(Stored data)
......
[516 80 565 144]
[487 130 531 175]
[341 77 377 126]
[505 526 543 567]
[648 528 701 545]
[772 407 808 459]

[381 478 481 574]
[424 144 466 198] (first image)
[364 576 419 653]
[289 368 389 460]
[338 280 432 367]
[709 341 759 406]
......
The response should consist of every record, written out exactly as given.

## RESULT OF THIS TASK:
[516 80 565 144]
[487 130 531 175]
[341 77 377 126]
[505 526 543 567]
[648 528 701 545]
[772 407 808 459]

[381 478 481 574]
[424 144 466 198] (first image)
[364 576 419 653]
[289 368 389 460]
[338 280 432 367]
[709 341 759 406]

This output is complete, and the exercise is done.